— Source data —
---------------

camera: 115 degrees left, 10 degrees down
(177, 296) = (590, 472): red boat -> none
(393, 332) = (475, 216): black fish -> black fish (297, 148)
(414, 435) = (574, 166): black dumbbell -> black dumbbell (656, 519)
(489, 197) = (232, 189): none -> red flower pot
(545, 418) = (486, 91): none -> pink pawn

---------------

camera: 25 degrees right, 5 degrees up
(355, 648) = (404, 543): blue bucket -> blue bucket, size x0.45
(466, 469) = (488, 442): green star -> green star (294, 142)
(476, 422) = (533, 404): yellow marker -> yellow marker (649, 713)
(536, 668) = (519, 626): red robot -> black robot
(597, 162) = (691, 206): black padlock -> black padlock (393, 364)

---------------

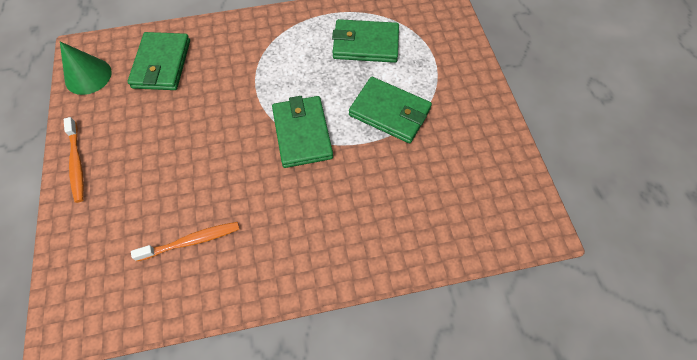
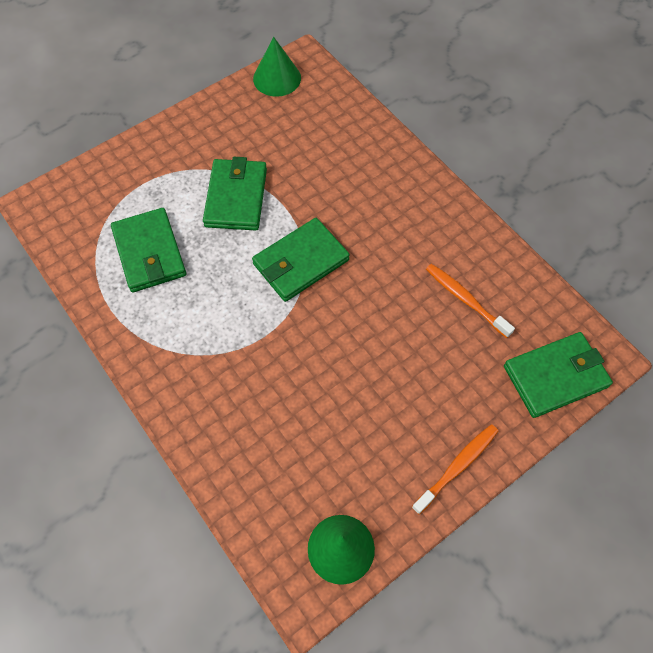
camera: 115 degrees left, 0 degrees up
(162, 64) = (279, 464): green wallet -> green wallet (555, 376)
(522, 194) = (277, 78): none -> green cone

---------------

What is needed is every line from the data above that includes the string "degrees", copied out.

— Exercise answer —
camera: 115 degrees left, 10 degrees down
camera: 25 degrees right, 5 degrees up
camera: 115 degrees left, 0 degrees up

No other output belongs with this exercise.